-- ACTIVITY --
Work out the number of lines below containing the word "DGND" and give nothing besides it.
*** Opening DATA EXTRACT ***
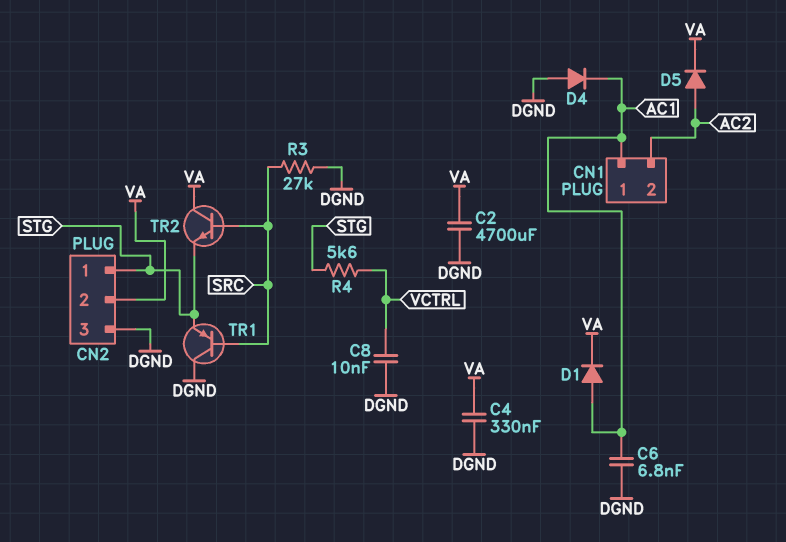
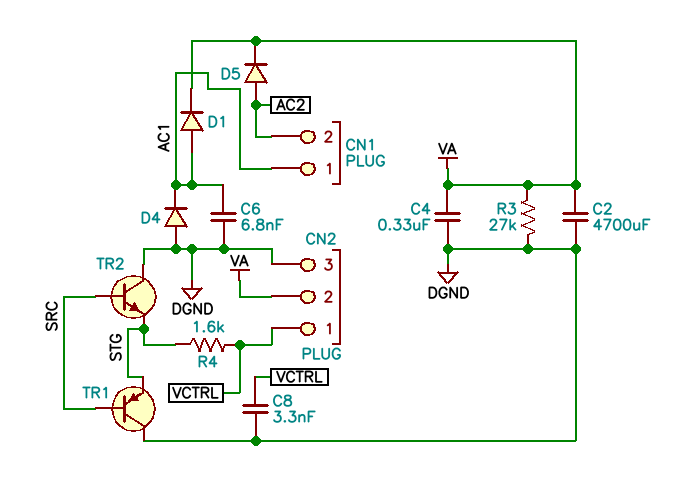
C8: 10nF (DGND, VCTRL) -> 3.3nF (DGND, VCTRL)
CN2 pin 1: STG -> VCTRL
R3: 27k (DGND, SRC) -> 27k (DGND, VA)
R4: 5.6k (STG, VCTRL) -> 1.6k (STG, VCTRL)
TR2: NPN (B SRC, C VA, E STG) -> NPN (B SRC, C DGND, E STG)

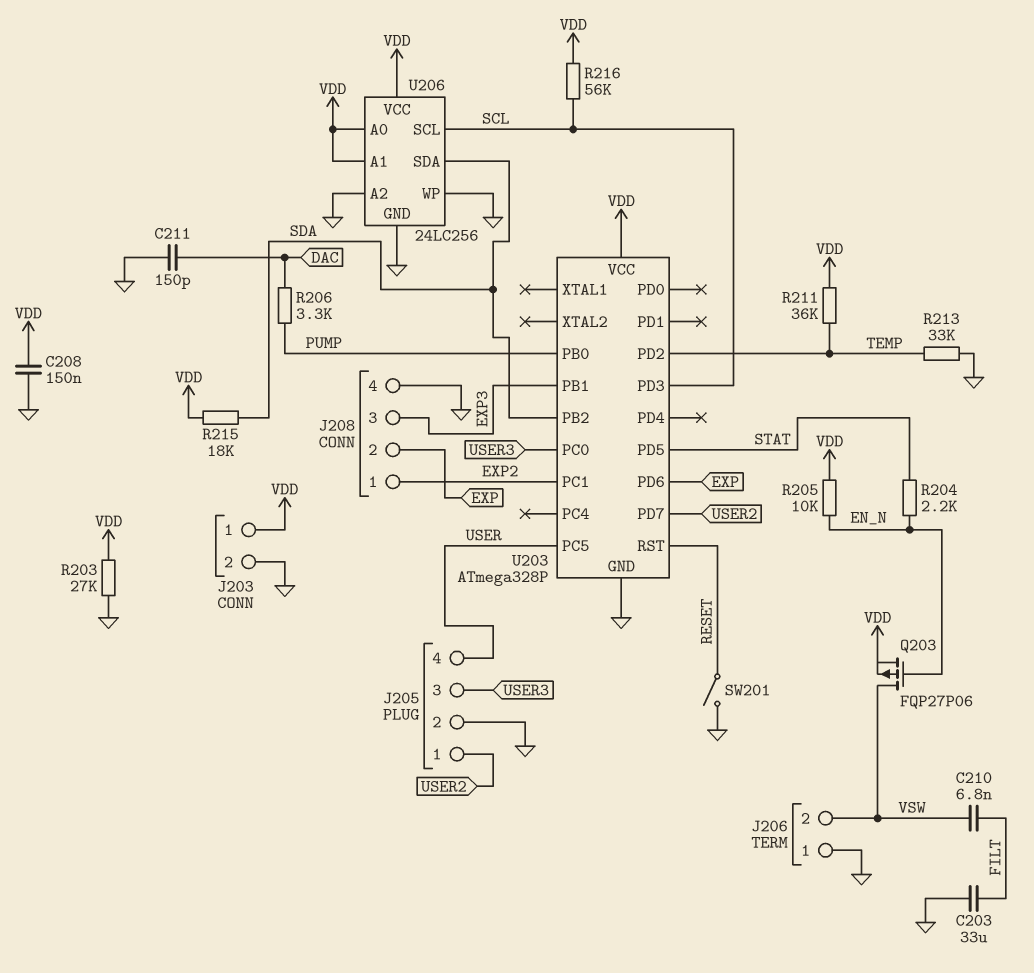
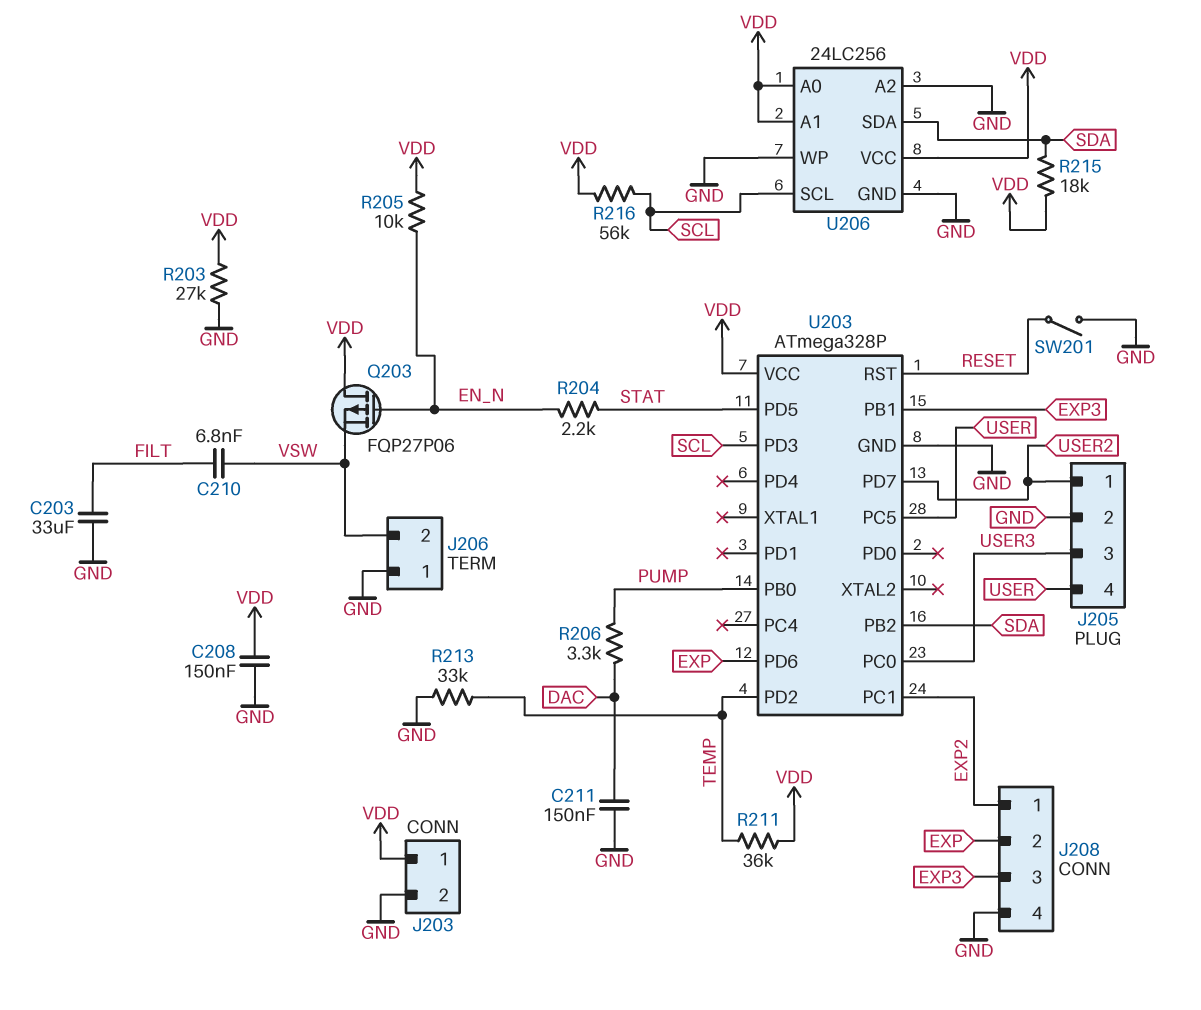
C211: 150pF (DAC, GND) -> 150nF (DAC, GND)
Q203: PMOS FQP27P06 (G EN_N, D VSW, S VDD) -> PMOS FQP27P06 (G EN_N, D VDD, S VSW)

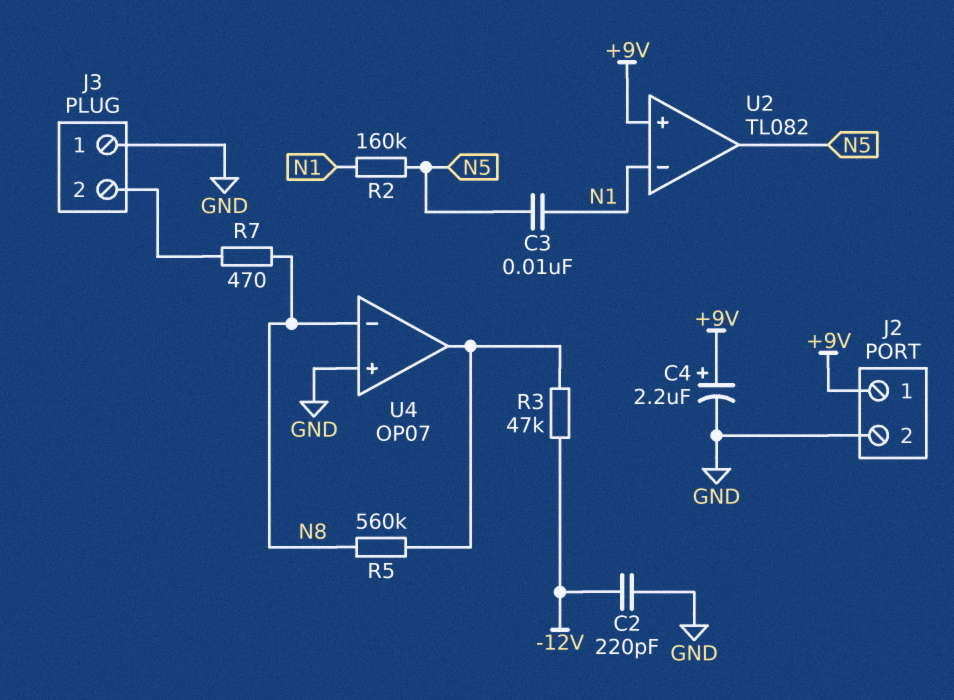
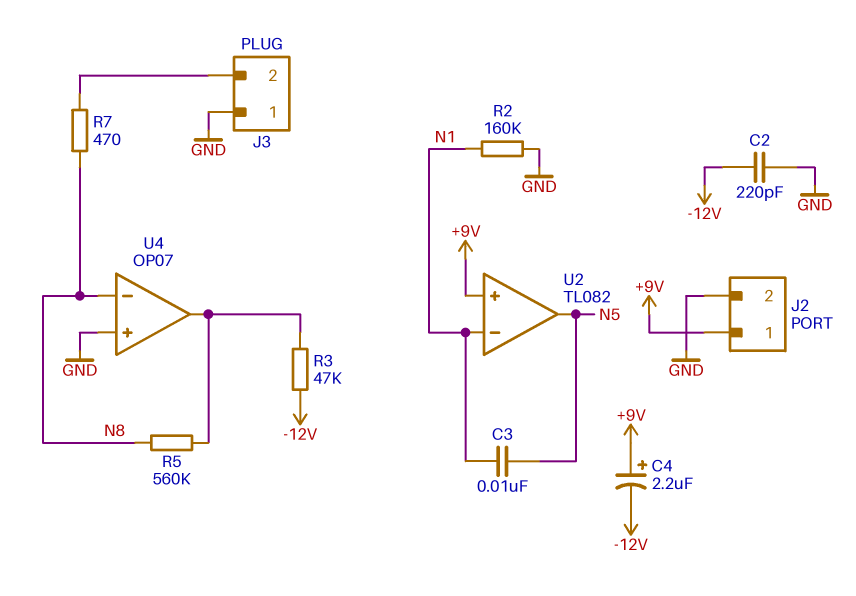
C4: 2.2uF (plus +9V, minus GND) -> 2.2uF (plus +9V, minus -12V)
R2: 160k (N1, N5) -> 160k (GND, N1)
*** Closing DATA EXTRACT ***
-- TASK OUTPUT --
3